§ **Problem description**:
Below are the records; repeat exactly their lines between the line holding "green star: (35, 76) -> (34, 146), moved" and the line holding "green star: (60, 94) -> (36, 44), moved", inclusive, skipping the pictures.

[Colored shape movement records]
================================

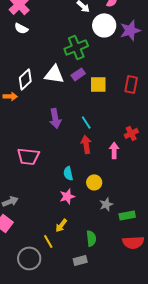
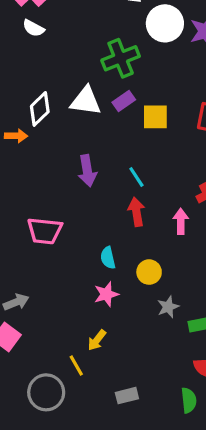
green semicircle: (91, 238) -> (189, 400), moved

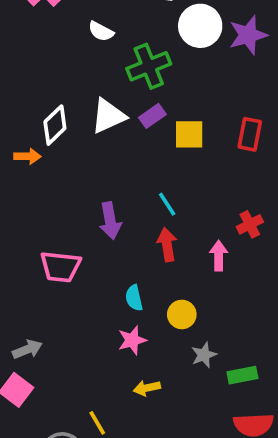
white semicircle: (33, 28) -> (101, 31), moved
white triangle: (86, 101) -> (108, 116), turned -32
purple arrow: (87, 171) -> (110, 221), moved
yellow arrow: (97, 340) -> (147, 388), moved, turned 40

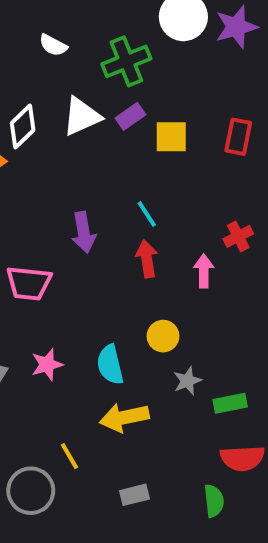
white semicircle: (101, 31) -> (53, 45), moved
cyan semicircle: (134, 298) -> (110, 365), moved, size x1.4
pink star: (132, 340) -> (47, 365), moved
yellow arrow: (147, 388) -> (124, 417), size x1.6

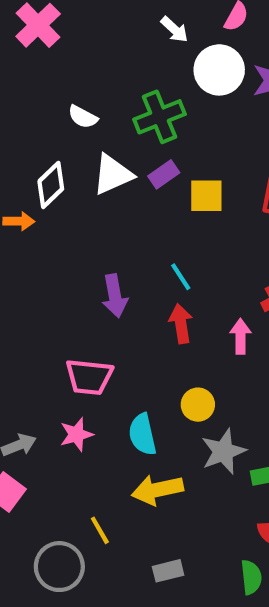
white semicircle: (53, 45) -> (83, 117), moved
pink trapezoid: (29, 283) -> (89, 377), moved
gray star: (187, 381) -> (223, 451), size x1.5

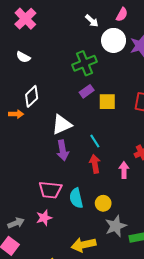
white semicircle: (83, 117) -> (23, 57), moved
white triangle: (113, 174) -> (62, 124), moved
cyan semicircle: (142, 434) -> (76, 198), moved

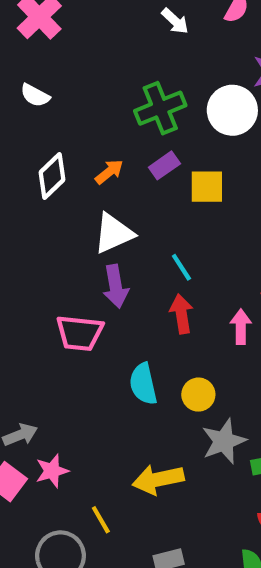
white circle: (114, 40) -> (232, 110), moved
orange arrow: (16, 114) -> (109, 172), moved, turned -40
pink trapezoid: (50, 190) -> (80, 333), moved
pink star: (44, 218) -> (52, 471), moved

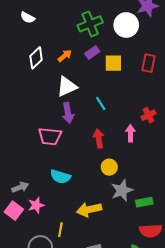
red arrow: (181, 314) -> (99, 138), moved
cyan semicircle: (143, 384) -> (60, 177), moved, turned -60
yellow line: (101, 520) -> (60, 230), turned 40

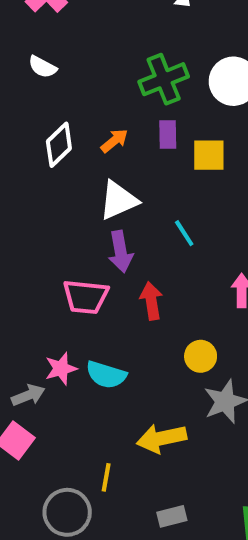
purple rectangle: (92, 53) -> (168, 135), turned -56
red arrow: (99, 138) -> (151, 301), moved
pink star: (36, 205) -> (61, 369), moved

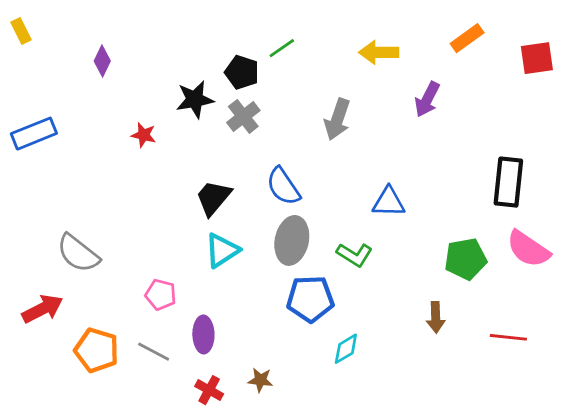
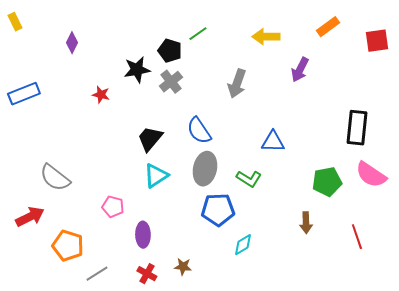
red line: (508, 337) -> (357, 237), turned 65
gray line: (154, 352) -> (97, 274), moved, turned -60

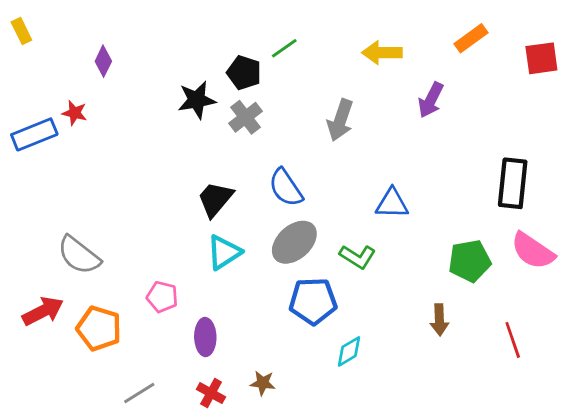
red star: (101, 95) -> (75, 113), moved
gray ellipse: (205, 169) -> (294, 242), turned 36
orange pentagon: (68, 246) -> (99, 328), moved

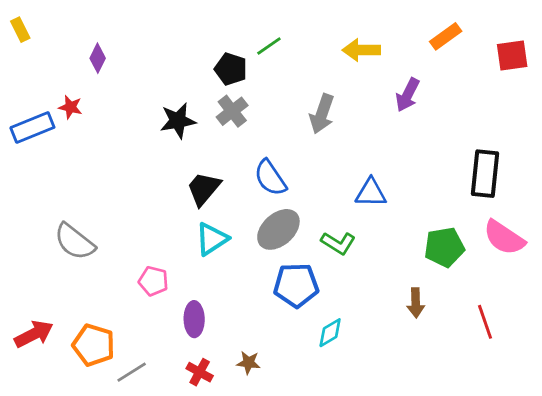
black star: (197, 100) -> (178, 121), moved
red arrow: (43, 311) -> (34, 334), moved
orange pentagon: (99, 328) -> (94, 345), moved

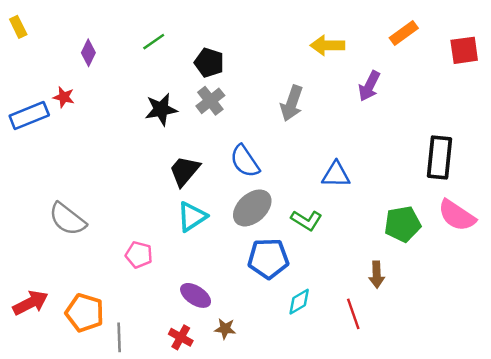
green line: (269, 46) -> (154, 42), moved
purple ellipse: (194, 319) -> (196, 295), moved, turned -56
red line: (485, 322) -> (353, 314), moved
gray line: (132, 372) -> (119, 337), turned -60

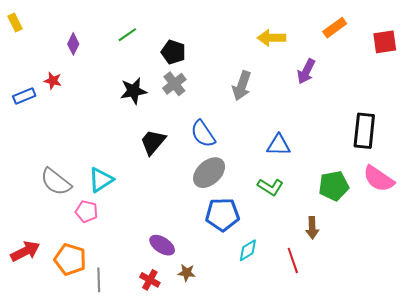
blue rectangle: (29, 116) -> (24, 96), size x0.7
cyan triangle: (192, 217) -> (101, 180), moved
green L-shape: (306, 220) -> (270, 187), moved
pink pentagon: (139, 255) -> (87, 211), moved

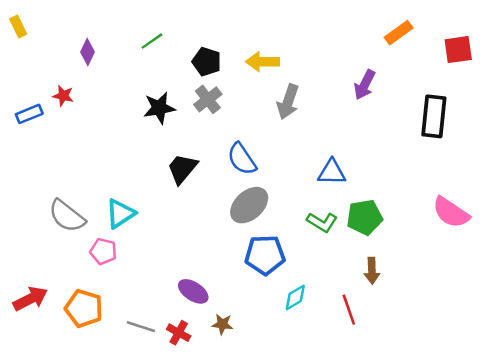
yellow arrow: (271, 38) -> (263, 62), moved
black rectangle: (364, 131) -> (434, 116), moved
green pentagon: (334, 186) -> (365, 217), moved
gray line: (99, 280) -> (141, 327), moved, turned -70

================================

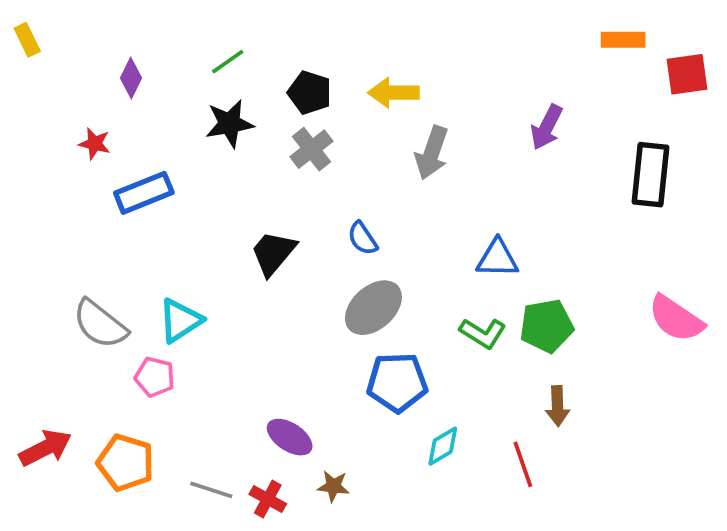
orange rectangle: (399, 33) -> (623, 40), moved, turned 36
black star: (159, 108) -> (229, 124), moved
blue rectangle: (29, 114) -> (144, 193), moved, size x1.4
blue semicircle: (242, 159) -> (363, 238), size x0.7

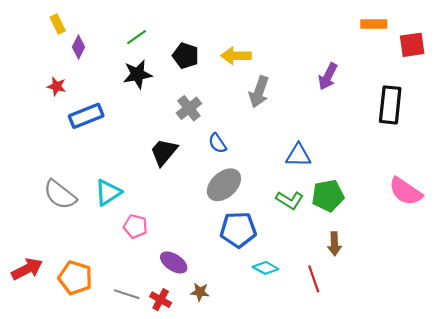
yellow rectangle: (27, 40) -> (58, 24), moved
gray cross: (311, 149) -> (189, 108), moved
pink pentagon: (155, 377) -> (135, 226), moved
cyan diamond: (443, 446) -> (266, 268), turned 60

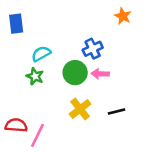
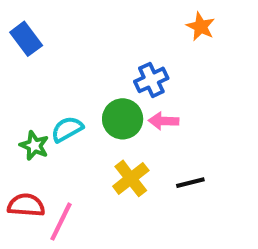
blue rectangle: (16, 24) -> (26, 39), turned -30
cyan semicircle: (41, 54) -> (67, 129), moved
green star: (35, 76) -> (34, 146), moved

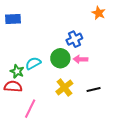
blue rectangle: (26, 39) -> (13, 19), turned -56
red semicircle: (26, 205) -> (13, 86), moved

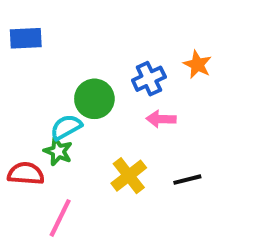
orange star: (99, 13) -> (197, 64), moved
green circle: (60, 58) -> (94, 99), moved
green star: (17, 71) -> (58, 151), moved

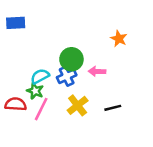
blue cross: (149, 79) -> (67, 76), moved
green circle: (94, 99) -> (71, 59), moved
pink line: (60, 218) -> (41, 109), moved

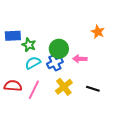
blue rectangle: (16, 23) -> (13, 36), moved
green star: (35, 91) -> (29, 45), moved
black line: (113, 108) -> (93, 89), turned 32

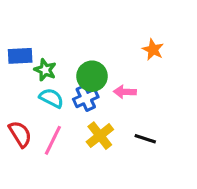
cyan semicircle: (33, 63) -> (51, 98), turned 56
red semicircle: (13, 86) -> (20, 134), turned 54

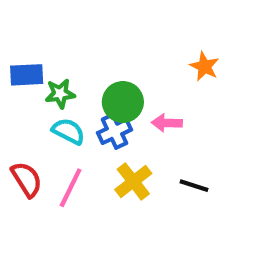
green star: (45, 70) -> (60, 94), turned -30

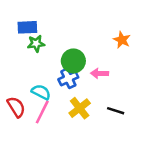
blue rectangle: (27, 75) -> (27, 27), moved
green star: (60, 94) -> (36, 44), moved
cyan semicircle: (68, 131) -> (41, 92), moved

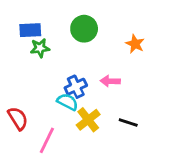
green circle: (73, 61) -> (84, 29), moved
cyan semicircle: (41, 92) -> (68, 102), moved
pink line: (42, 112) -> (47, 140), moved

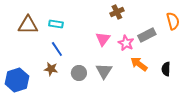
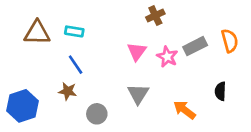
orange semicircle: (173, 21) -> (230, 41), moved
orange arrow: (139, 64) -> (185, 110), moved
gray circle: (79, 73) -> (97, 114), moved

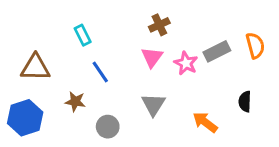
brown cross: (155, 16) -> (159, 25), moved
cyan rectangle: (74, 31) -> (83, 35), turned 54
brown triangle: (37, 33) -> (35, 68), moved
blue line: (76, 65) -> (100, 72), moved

================================

§ **Solved problem**:
green star: (35, 76) -> (34, 146), moved

blue rectangle: (26, 39) -> (13, 19), turned -56
red semicircle: (26, 205) -> (13, 86), moved

orange star: (99, 13) -> (197, 64), moved
green circle: (60, 58) -> (94, 99), moved
green star: (17, 71) -> (58, 151), moved

blue cross: (149, 79) -> (67, 76), moved
green circle: (94, 99) -> (71, 59), moved
pink line: (60, 218) -> (41, 109), moved

blue rectangle: (16, 23) -> (13, 36), moved
green star: (35, 91) -> (29, 45), moved
black line: (113, 108) -> (93, 89), turned 32

cyan semicircle: (33, 63) -> (51, 98), turned 56
red semicircle: (13, 86) -> (20, 134), turned 54

green star: (45, 70) -> (60, 94), turned -30

blue rectangle: (27, 75) -> (27, 27), moved
green star: (60, 94) -> (36, 44), moved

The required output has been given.